_Exercise instructions_: Two lines mark the range in the entries below: the one holding "brown kezusazil (no. 2 from left)" and the one holding "black zisepepan (no. 1 from left)". Set down those two and all lines between them, exactly.

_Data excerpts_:
----
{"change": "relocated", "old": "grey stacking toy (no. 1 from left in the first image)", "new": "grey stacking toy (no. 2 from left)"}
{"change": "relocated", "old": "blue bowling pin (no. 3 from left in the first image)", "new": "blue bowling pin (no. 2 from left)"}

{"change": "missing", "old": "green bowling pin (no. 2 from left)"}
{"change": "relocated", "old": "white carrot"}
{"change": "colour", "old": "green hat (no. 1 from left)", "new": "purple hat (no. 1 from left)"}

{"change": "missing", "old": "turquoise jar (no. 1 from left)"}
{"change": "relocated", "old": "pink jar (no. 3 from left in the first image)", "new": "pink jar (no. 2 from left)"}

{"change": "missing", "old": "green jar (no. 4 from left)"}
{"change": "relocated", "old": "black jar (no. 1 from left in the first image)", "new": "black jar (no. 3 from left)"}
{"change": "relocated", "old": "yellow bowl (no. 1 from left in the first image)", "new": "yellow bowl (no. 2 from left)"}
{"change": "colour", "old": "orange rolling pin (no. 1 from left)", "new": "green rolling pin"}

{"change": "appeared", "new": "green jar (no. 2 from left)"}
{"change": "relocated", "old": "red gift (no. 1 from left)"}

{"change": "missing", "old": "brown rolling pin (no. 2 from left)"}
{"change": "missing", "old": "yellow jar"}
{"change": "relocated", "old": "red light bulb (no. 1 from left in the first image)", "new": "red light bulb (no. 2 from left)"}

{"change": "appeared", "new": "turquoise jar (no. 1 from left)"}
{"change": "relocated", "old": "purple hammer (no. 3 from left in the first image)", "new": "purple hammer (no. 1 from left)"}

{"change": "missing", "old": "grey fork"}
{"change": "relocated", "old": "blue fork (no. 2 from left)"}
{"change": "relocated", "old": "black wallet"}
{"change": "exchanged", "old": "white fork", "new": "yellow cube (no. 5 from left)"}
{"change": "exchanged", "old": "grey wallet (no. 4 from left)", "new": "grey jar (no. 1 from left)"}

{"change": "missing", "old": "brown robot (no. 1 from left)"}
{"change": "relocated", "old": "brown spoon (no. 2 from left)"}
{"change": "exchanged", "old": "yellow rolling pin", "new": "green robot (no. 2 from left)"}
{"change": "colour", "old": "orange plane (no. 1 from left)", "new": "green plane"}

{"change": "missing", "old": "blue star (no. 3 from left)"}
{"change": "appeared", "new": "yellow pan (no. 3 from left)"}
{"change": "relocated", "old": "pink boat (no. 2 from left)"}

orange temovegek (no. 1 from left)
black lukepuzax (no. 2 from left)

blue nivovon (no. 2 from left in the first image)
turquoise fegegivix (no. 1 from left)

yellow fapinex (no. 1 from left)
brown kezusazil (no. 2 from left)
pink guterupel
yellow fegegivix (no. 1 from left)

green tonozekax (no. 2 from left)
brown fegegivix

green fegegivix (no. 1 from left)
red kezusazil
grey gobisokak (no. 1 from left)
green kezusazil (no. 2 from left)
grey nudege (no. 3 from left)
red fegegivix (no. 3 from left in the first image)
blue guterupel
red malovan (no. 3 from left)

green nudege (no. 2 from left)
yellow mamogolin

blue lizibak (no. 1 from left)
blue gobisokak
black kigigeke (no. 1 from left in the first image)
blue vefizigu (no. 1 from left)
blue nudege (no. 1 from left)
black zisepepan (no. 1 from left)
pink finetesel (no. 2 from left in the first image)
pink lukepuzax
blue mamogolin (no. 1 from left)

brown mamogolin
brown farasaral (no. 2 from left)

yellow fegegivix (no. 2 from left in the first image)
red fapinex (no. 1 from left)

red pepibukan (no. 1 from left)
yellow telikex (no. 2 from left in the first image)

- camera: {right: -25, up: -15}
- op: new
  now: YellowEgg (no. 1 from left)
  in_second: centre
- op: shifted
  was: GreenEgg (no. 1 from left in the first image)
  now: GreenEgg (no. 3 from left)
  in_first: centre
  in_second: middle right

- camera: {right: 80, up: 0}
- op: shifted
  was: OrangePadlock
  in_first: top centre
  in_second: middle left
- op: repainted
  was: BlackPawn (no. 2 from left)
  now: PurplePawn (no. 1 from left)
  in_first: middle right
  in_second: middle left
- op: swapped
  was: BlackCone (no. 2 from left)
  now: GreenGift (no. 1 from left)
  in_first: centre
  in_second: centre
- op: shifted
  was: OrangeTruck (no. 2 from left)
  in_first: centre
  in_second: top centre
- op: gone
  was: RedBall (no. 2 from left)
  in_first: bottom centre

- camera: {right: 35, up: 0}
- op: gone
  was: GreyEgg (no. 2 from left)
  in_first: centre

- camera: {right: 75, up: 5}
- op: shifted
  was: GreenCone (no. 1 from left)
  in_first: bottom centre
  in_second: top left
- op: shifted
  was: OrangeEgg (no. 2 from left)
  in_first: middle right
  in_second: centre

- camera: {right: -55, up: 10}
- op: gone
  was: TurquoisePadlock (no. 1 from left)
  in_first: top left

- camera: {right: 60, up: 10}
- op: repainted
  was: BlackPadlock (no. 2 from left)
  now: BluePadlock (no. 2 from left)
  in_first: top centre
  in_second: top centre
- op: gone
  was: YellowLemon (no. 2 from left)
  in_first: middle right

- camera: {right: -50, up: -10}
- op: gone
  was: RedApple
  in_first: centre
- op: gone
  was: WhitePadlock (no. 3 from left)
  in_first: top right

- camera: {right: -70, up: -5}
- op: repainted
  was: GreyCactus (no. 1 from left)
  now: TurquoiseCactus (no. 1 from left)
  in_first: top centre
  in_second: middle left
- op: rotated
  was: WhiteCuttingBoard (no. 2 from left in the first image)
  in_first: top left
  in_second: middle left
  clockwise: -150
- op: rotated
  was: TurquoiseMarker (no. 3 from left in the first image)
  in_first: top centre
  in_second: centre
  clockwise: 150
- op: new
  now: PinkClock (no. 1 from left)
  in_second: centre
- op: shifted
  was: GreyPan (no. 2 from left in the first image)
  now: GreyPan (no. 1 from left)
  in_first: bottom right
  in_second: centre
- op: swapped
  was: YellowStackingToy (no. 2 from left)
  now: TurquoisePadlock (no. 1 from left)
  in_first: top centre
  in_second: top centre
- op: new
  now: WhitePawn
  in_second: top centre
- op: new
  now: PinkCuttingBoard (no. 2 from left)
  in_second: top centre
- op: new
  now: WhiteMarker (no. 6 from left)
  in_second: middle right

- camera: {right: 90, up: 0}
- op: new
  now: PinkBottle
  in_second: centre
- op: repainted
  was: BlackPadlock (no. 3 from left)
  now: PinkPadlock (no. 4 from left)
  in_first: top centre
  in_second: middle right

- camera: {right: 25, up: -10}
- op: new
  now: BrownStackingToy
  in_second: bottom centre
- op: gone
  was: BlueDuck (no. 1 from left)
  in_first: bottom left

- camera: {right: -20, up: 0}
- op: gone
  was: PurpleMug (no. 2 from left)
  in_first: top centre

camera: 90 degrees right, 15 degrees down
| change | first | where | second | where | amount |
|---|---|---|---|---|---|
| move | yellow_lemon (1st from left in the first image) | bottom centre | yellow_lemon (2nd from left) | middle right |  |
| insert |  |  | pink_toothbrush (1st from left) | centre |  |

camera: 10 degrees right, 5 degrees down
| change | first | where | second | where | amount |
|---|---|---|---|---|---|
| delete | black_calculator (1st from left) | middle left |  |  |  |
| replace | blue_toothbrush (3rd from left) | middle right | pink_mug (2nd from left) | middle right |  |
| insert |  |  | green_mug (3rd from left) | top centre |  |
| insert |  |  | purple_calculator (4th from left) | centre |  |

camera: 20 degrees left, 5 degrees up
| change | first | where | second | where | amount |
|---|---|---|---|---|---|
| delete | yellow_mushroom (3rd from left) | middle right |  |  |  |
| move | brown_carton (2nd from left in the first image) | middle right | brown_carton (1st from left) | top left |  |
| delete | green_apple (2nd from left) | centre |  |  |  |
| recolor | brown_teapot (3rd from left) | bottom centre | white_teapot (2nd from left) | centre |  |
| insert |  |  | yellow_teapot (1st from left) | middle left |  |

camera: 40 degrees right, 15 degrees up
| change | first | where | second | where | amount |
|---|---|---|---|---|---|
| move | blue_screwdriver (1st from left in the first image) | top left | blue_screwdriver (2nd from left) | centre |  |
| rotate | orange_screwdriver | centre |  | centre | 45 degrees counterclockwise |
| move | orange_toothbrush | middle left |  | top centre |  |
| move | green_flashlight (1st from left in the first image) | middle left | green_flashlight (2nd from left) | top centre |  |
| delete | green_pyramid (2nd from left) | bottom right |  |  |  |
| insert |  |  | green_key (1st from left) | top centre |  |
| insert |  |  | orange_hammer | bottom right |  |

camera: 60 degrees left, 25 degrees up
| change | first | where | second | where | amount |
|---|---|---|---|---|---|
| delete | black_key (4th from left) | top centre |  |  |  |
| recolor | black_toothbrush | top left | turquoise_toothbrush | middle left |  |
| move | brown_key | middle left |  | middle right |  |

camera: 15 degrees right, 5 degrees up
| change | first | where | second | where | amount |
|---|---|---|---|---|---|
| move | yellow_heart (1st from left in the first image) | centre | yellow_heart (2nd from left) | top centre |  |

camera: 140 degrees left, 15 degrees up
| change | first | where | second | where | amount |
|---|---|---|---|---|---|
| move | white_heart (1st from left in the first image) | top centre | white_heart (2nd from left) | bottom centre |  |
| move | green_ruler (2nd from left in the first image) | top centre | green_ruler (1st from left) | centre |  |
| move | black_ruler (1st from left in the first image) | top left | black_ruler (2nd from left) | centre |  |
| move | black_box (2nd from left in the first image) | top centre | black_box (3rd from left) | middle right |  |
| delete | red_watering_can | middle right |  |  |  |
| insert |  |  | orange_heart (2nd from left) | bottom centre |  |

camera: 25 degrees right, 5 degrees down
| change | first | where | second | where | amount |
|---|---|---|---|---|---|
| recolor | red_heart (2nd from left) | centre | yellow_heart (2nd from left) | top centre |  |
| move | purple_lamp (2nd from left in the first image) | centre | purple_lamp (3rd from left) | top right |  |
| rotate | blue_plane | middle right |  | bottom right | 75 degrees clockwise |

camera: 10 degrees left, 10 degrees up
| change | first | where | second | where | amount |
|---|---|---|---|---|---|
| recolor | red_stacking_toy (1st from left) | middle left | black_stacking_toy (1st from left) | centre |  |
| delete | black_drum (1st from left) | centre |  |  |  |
----
_Exercise output_:
brown kezusazil (no. 2 from left)
pink guterupel
yellow fegegivix (no. 1 from left)

green tonozekax (no. 2 from left)
brown fegegivix

green fegegivix (no. 1 from left)
red kezusazil
grey gobisokak (no. 1 from left)
green kezusazil (no. 2 from left)
grey nudege (no. 3 from left)
red fegegivix (no. 3 from left in the first image)
blue guterupel
red malovan (no. 3 from left)

green nudege (no. 2 from left)
yellow mamogolin

blue lizibak (no. 1 from left)
blue gobisokak
black kigigeke (no. 1 from left in the first image)
blue vefizigu (no. 1 from left)
blue nudege (no. 1 from left)
black zisepepan (no. 1 from left)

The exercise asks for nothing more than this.